[Working data]:

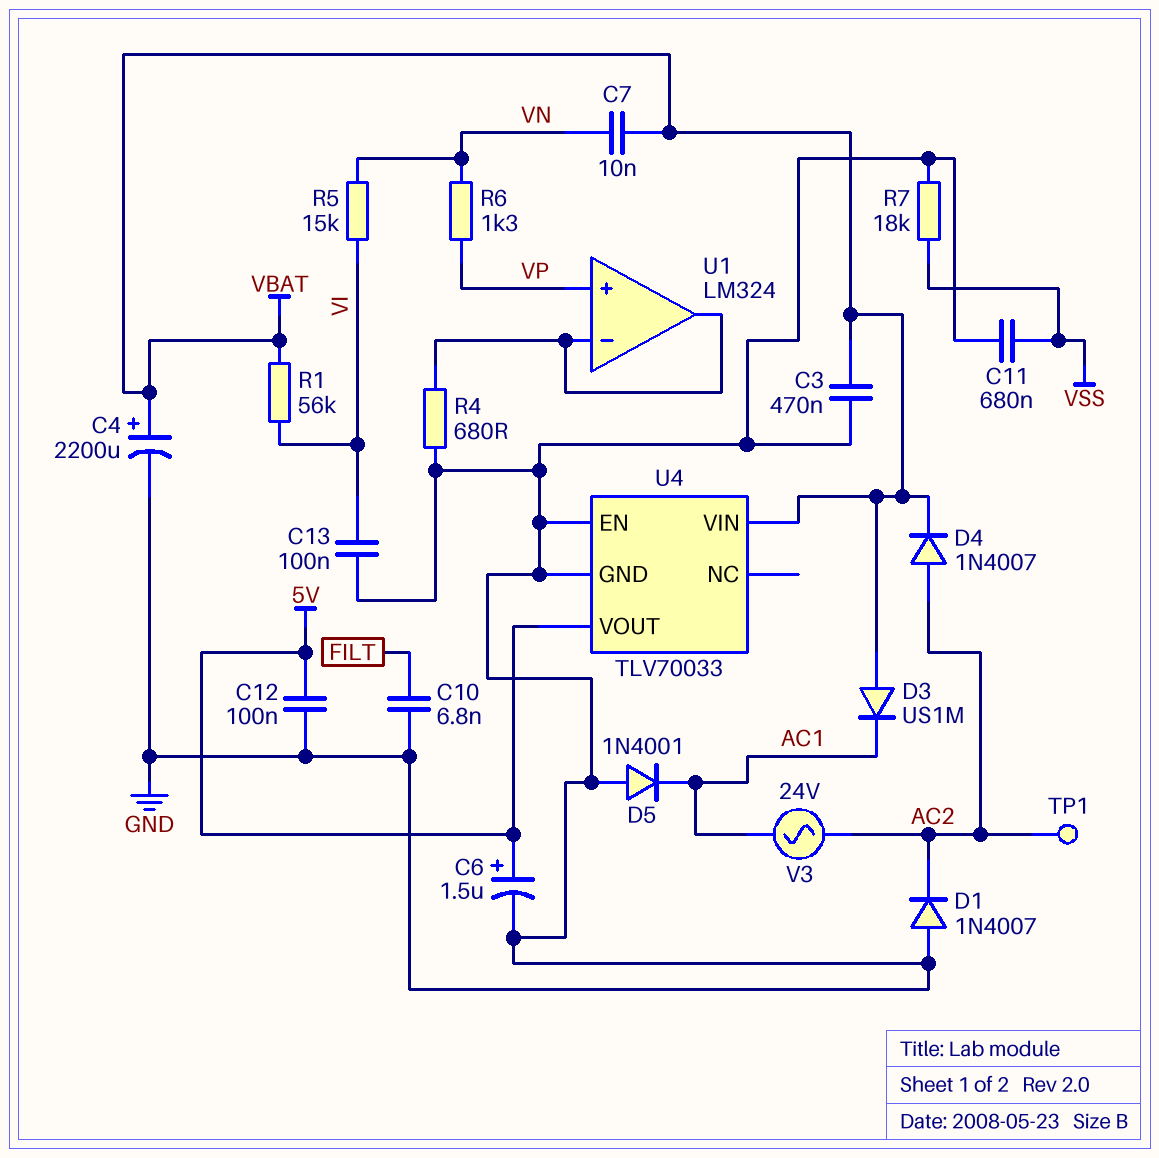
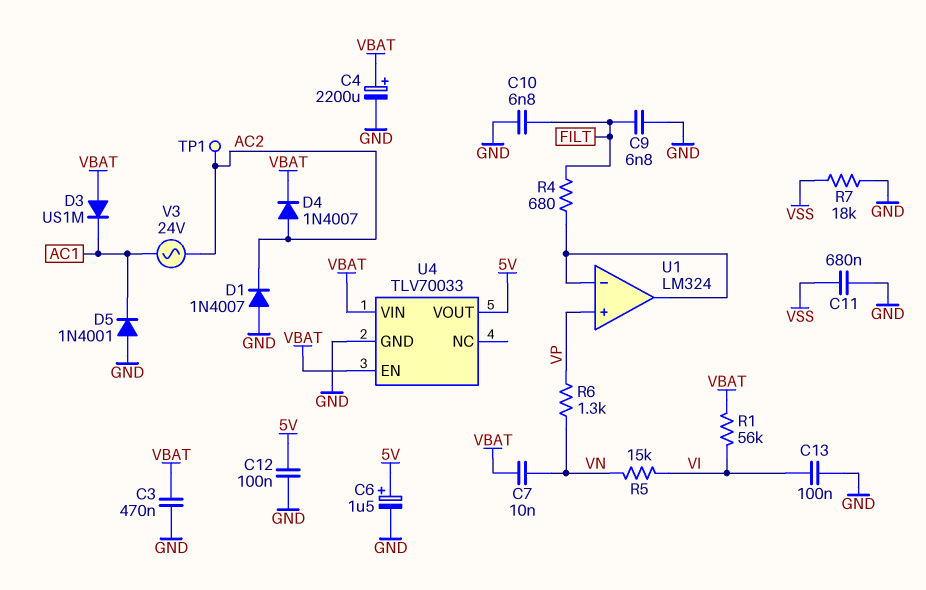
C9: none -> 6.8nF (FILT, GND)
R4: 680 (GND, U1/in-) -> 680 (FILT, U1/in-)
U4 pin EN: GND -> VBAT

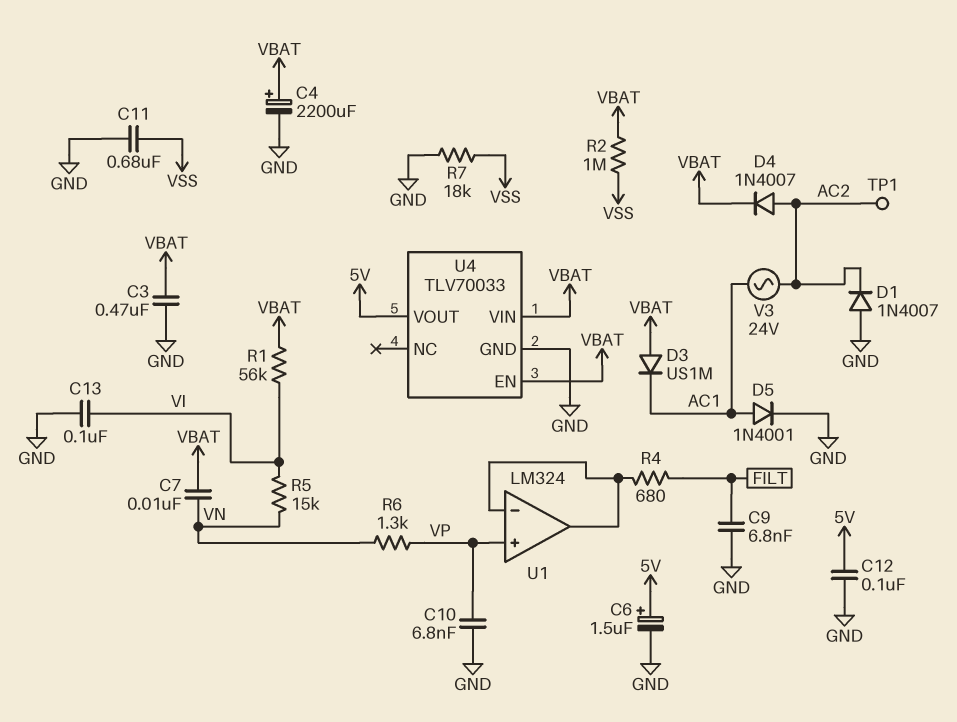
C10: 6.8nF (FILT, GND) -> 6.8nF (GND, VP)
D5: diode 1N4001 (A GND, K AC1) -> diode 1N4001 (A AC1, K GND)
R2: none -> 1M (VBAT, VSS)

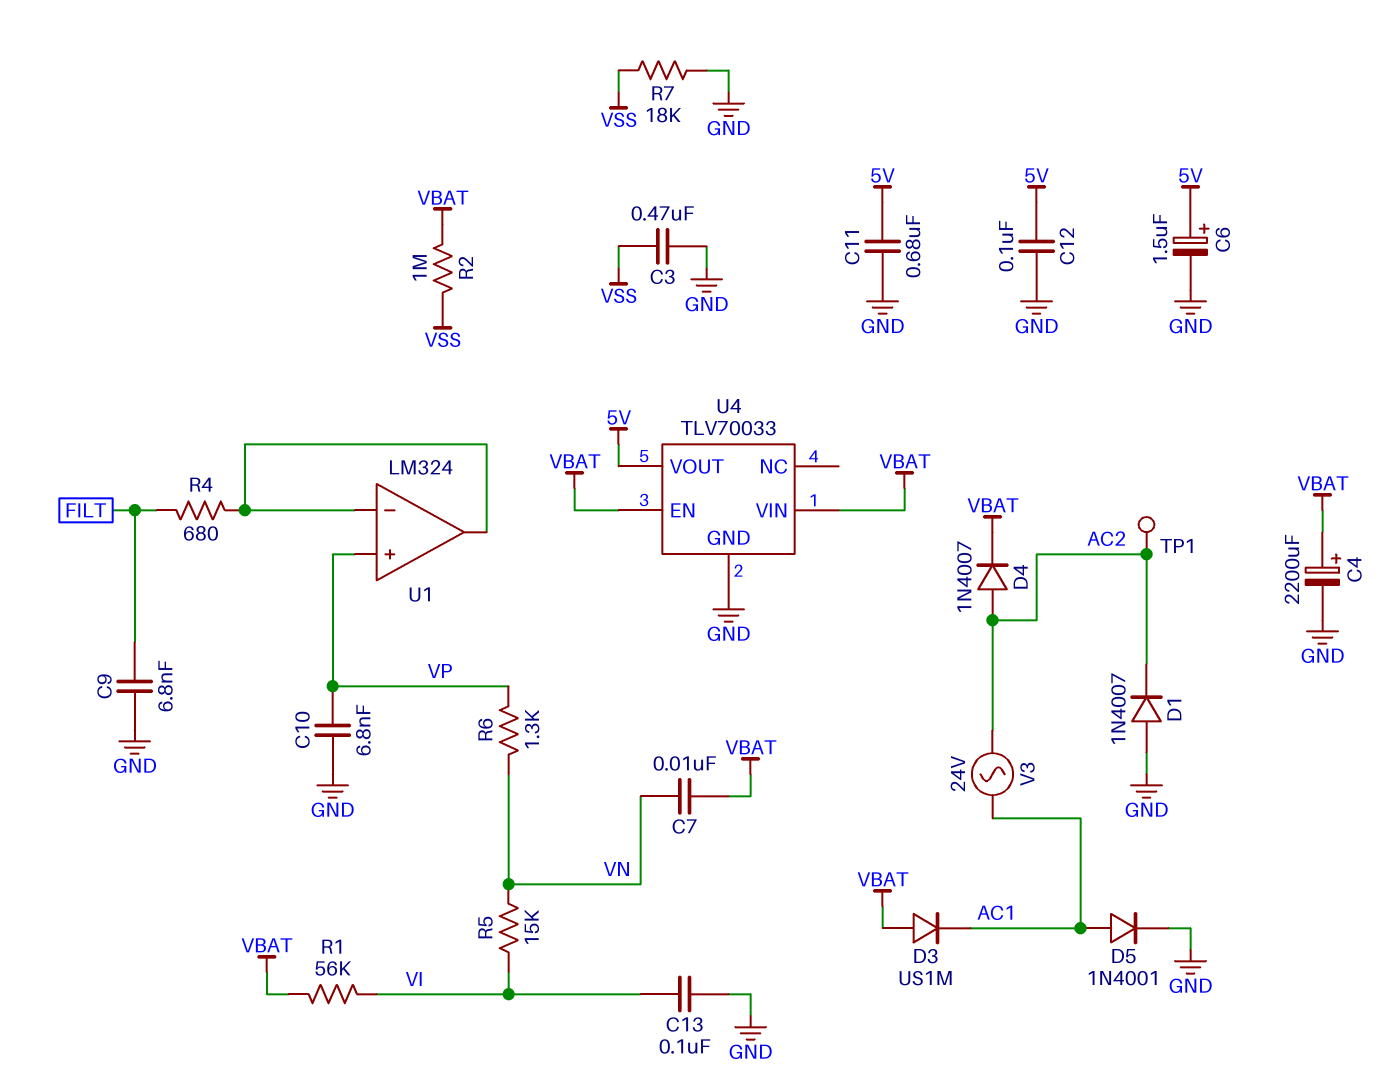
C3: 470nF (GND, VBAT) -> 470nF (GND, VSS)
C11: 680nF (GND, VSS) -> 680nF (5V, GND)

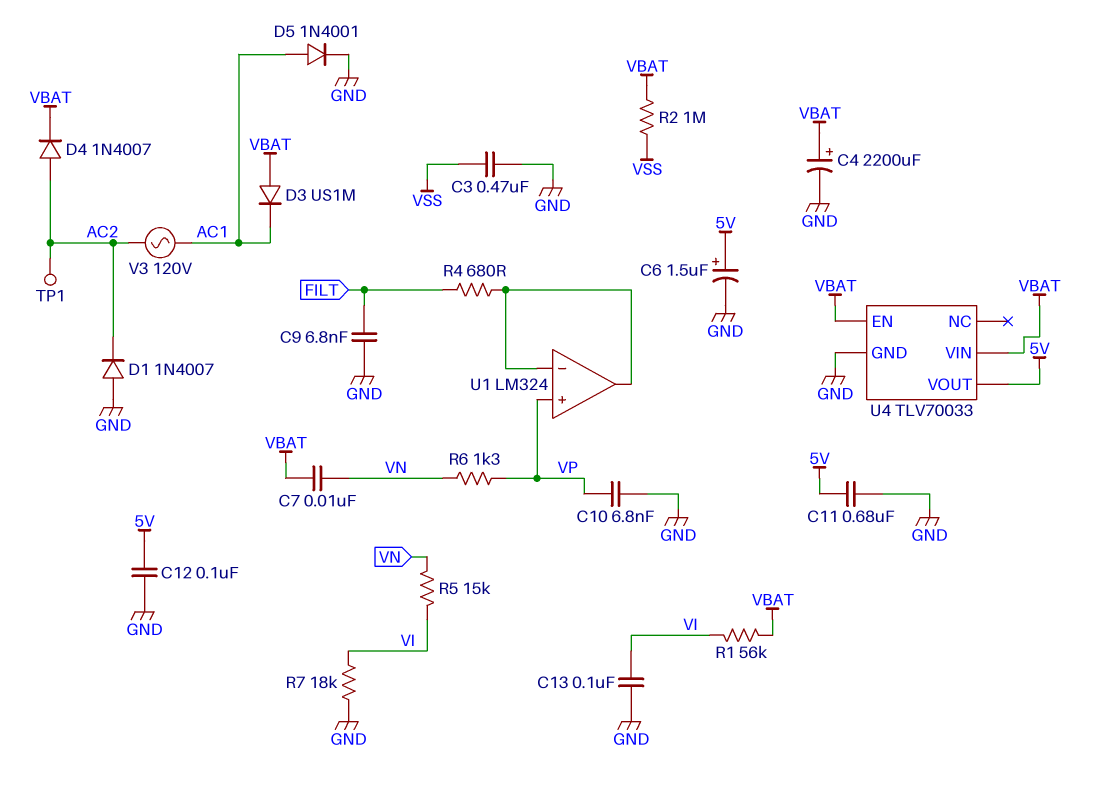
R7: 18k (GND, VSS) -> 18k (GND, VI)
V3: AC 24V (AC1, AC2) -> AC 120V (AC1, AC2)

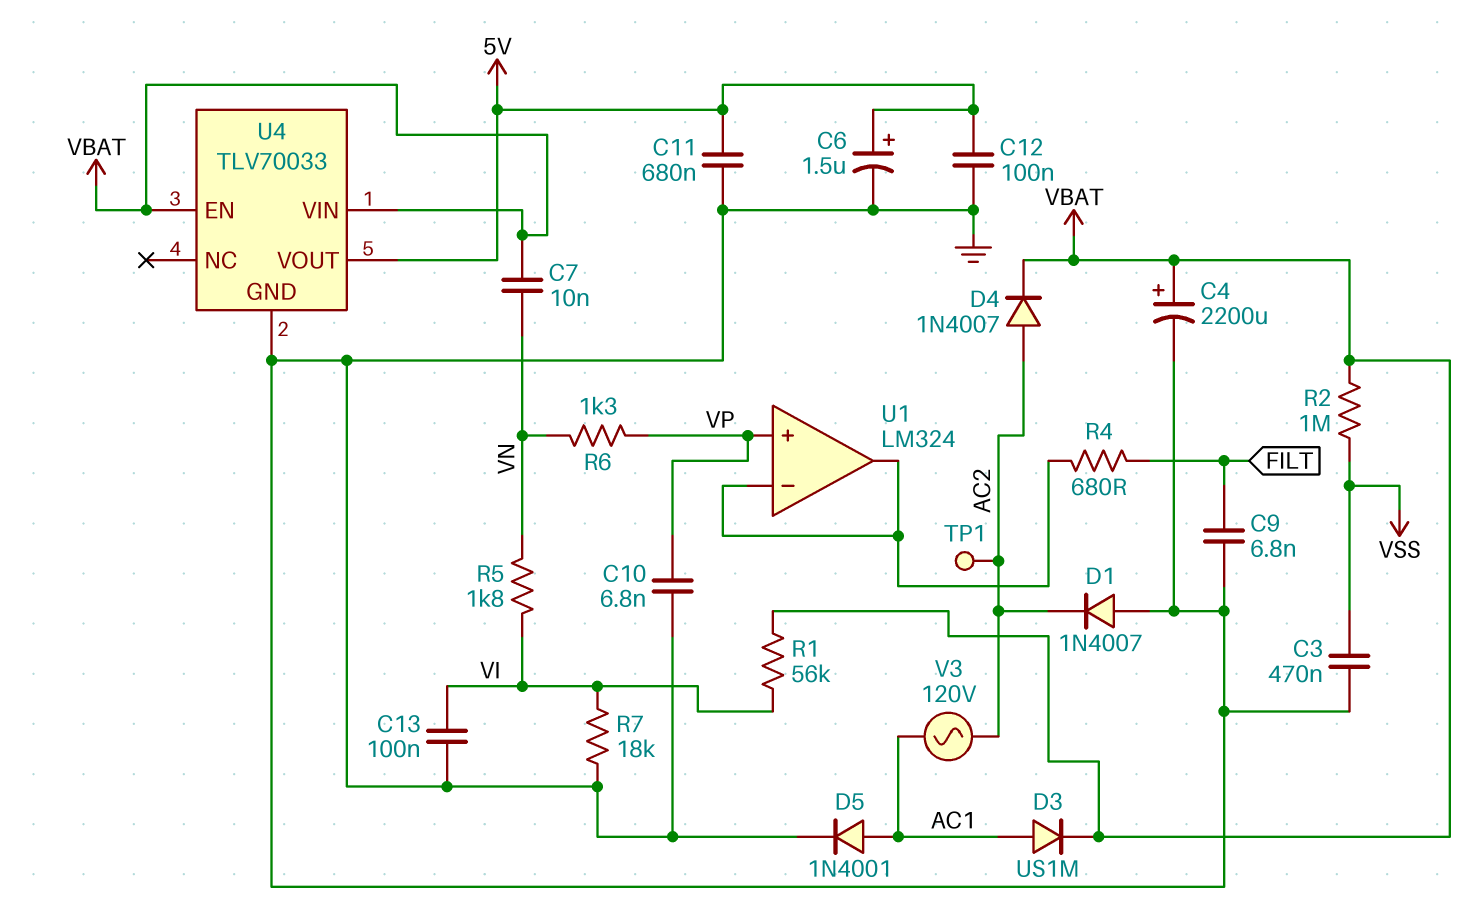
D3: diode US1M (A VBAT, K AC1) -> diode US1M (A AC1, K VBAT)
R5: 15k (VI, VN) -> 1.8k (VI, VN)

[Exercise directions]: Copy out, from the listing above, every line that contains the string "FILT".

[Written solution]:
C9: none -> 6.8nF (FILT, GND)
R4: 680 (GND, U1/in-) -> 680 (FILT, U1/in-)
C10: 6.8nF (FILT, GND) -> 6.8nF (GND, VP)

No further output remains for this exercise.